### Exercise goal
Scan the lines below for "size" and copy the matches.

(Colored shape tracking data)
Segment Open

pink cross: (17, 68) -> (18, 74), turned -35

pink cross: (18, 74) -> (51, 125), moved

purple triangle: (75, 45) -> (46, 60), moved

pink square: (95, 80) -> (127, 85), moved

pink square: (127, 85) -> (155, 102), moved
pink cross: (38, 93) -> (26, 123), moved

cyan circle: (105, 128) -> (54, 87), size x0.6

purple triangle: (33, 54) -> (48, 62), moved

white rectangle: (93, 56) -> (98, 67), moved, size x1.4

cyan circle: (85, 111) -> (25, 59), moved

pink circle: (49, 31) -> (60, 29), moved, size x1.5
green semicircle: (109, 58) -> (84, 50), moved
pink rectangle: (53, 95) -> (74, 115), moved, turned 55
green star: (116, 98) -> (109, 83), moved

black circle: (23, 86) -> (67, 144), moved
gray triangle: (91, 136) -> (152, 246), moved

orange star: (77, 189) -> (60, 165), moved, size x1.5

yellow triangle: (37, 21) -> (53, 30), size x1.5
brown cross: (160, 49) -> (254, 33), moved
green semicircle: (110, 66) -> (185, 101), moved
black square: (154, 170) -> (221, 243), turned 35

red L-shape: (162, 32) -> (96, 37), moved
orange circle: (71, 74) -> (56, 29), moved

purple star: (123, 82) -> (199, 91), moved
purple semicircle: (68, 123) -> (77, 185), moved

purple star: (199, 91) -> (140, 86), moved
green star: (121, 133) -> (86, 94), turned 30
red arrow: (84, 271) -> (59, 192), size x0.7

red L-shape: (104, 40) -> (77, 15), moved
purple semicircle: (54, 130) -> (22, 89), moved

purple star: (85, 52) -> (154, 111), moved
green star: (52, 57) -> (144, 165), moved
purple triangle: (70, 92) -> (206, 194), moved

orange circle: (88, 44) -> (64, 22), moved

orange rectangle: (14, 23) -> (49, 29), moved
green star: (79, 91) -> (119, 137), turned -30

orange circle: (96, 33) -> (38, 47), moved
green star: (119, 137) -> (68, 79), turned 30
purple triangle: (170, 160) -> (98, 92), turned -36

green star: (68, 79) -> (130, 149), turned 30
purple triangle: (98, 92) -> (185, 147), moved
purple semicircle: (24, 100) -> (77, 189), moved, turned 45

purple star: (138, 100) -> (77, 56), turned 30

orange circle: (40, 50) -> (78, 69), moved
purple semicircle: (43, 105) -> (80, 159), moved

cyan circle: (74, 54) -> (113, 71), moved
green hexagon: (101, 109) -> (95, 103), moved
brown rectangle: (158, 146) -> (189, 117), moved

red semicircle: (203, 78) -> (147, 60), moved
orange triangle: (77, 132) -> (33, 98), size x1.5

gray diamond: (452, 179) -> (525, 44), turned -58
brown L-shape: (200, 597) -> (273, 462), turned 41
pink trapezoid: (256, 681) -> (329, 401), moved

Segment Closed

### Solution to the exercise
cyan circle: (105, 128) -> (54, 87), size x0.6
white rectangle: (93, 56) -> (98, 67), moved, size x1.4
pink circle: (49, 31) -> (60, 29), moved, size x1.5
orange star: (77, 189) -> (60, 165), moved, size x1.5
yellow triangle: (37, 21) -> (53, 30), size x1.5
red arrow: (84, 271) -> (59, 192), size x0.7
orange triangle: (77, 132) -> (33, 98), size x1.5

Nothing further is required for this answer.